JOB ITEM -
Return the listing exactly, please; no pictures.

THE DATA -
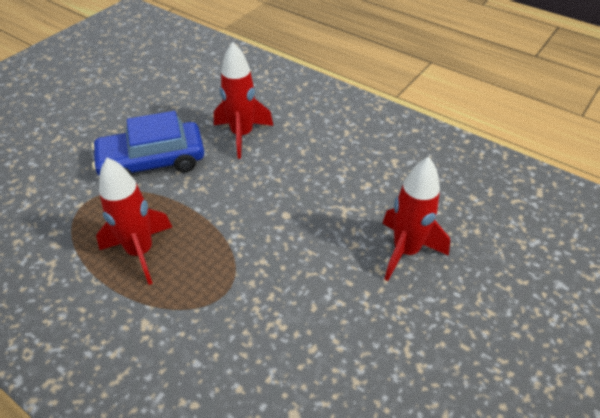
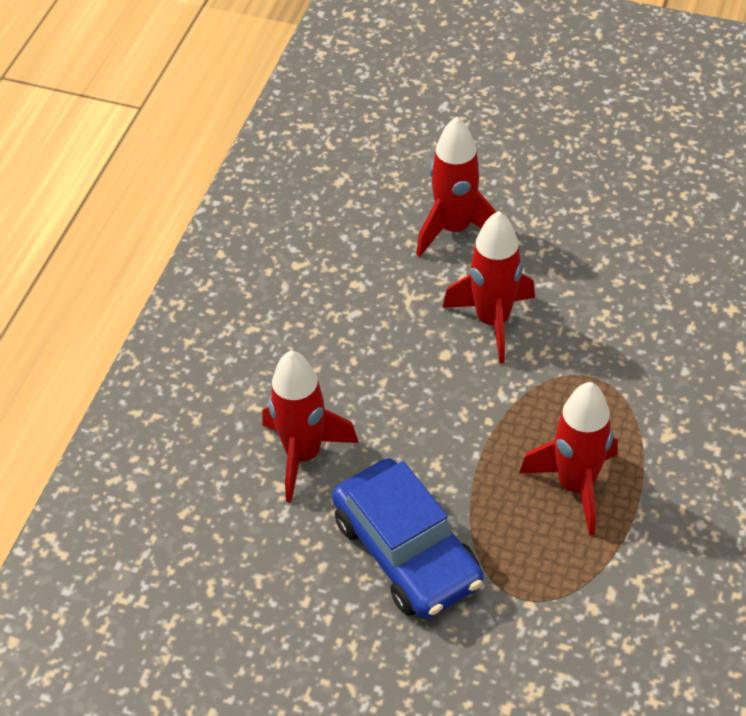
camera: 105 degrees left, 5 degrees up
(304, 248) = (492, 321): none -> red rocket

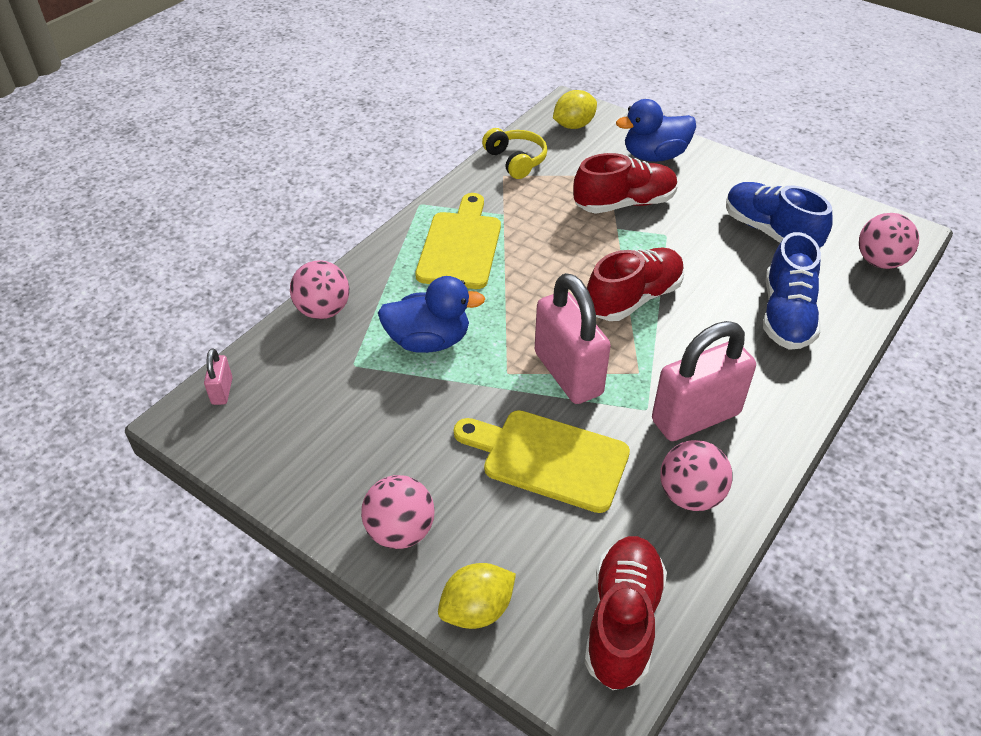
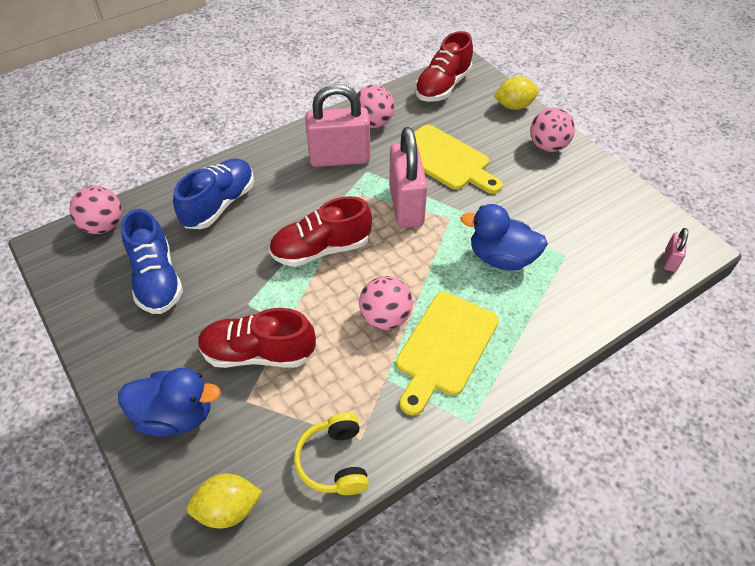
camera: 160 degrees left, 5 degrees up
(323, 310) = (587, 311): pink ball -> pink ball (385, 318)

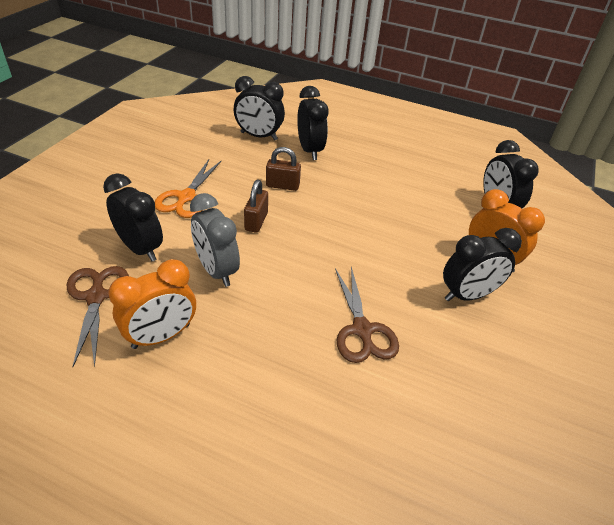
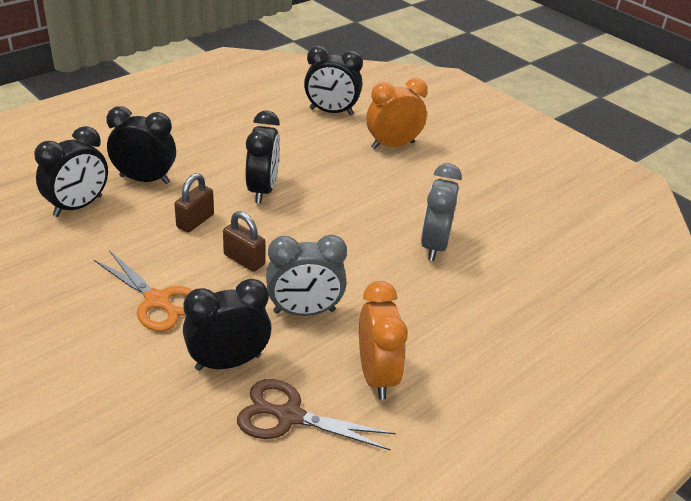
camera: 65 degrees left, 5 degrees down
(362, 330) = (434, 245): brown scissors -> grey clock
(467, 295) = (425, 175): black clock -> black clock (262, 190)

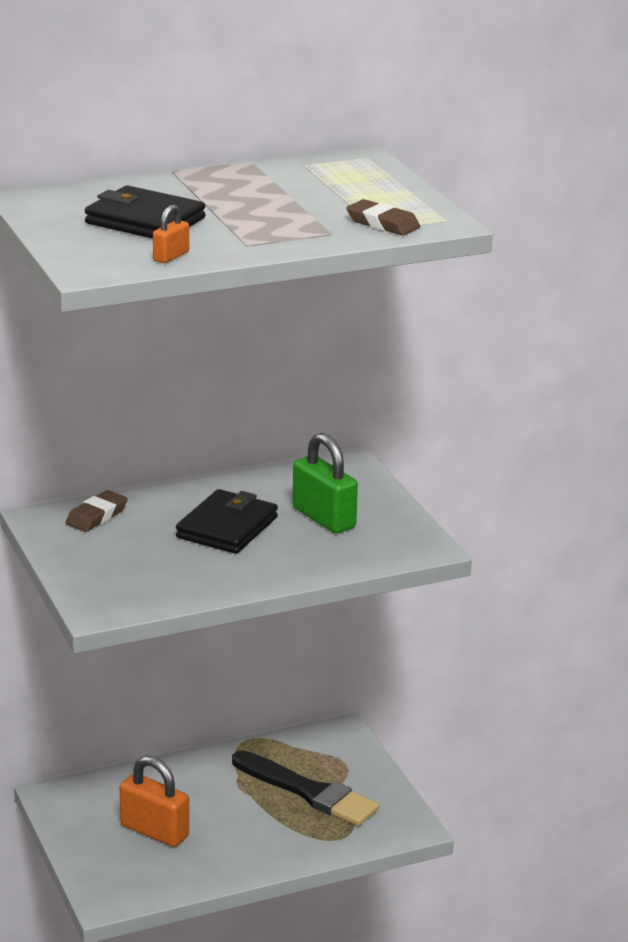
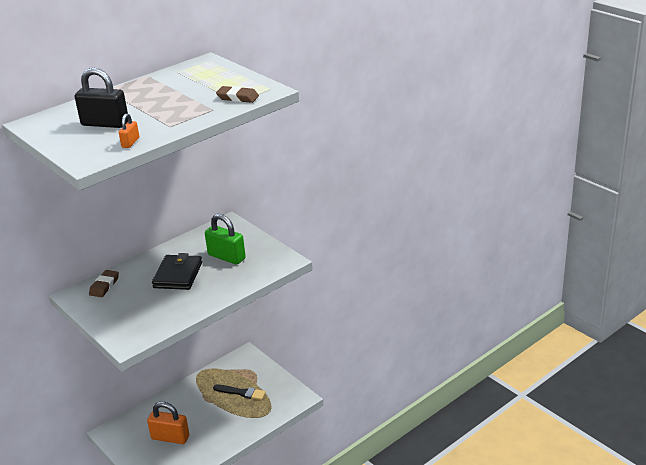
camera: 15 degrees left, 5 degrees up
(145, 221) = (105, 124): black wallet -> black padlock
(309, 792) = (241, 392): black brush -> black brush, size x0.62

RESPONSE AREA -
camera: 105 degrees left, 5 degrees up
(304, 248) = (492, 321): none -> red rocket

camera: 160 degrees left, 5 degrees up
(323, 310) = (587, 311): pink ball -> pink ball (385, 318)

camera: 65 degrees left, 5 degrees down
(362, 330) = (434, 245): brown scissors -> grey clock
(467, 295) = (425, 175): black clock -> black clock (262, 190)

camera: 15 degrees left, 5 degrees up
(145, 221) = (105, 124): black wallet -> black padlock
(309, 792) = (241, 392): black brush -> black brush, size x0.62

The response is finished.